Goal of the exercise: All entries must be extracted exactly, with nothing added or dropped.

>> START

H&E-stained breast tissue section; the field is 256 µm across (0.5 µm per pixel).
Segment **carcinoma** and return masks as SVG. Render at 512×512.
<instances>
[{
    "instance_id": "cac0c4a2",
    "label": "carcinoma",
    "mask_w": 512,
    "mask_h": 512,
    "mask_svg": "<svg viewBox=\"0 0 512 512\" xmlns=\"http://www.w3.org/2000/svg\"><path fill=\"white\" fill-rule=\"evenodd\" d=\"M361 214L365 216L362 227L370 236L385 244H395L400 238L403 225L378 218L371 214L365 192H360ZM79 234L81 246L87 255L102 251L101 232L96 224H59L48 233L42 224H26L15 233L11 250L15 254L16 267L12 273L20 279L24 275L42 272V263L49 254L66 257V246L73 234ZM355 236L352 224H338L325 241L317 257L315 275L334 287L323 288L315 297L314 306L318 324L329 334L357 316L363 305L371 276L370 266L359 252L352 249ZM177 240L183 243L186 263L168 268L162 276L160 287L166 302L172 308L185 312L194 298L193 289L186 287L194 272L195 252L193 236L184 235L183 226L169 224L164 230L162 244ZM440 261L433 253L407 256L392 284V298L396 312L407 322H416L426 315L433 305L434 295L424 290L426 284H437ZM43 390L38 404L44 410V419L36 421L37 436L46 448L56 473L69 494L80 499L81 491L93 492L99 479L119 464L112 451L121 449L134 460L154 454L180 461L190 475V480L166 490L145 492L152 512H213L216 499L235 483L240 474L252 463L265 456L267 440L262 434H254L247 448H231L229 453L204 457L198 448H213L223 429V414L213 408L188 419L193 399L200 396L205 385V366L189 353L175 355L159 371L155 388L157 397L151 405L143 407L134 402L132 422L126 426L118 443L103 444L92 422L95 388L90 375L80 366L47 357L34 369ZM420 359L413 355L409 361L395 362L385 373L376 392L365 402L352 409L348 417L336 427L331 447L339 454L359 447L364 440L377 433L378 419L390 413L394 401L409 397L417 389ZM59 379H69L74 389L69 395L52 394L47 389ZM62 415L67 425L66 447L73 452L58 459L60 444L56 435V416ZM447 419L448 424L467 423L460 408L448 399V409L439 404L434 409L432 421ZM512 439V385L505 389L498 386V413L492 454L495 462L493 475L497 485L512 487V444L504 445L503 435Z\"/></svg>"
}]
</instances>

>> END

Response:
H&E-stained breast tissue section; the field is 256 µm across (0.5 µm per pixel).
Segment **carcinoma** and return masks as SVG. Render at 512×512.
<instances>
[{
    "instance_id": "cac0c4a2",
    "label": "carcinoma",
    "mask_w": 512,
    "mask_h": 512,
    "mask_svg": "<svg viewBox=\"0 0 512 512\" xmlns=\"http://www.w3.org/2000/svg\"><path fill=\"white\" fill-rule=\"evenodd\" d=\"M361 214L365 216L362 227L370 236L385 244H395L400 238L403 225L378 218L371 214L365 192H360ZM79 234L81 246L87 255L102 251L101 232L96 224H59L48 233L42 224H26L15 233L11 250L15 254L16 267L12 273L20 279L24 275L42 272V263L49 254L66 257V246L73 234ZM355 236L352 224H338L325 241L317 257L315 275L334 287L323 288L315 297L314 306L318 324L329 334L357 316L363 305L371 276L370 266L359 252L352 249ZM177 240L183 243L186 263L168 268L162 276L160 287L166 302L172 308L185 312L194 298L193 289L186 287L194 272L195 252L193 236L184 235L183 226L169 224L164 230L162 244ZM440 261L433 253L407 256L392 284V298L396 312L407 322H416L426 315L433 305L434 295L424 290L426 284H437ZM43 390L38 404L44 410V419L36 421L37 436L46 448L56 473L69 494L80 499L81 491L93 492L99 479L119 464L112 451L121 449L134 460L154 454L180 461L190 475V480L166 490L145 492L152 512H213L216 499L235 483L240 474L252 463L265 456L267 440L262 434H254L247 448H231L229 453L204 457L198 448H213L223 429V414L213 408L188 419L193 399L200 396L205 385V366L189 353L175 355L159 371L155 388L157 397L151 405L143 407L134 402L132 422L126 426L118 443L103 444L92 422L95 388L90 375L80 366L47 357L34 369ZM420 359L413 355L409 361L395 362L385 373L376 392L365 402L352 409L348 417L336 427L331 447L339 454L359 447L364 440L377 433L378 419L390 413L394 401L409 397L417 389ZM59 379H69L74 389L69 395L52 394L47 389ZM62 415L67 425L66 447L73 452L58 459L60 444L56 435V416ZM447 419L448 424L467 423L460 408L448 399V409L439 404L434 409L432 421ZM512 439V385L505 389L498 386V413L492 454L495 462L493 475L497 485L512 487V444L504 445L503 435Z\"/></svg>"
}]
</instances>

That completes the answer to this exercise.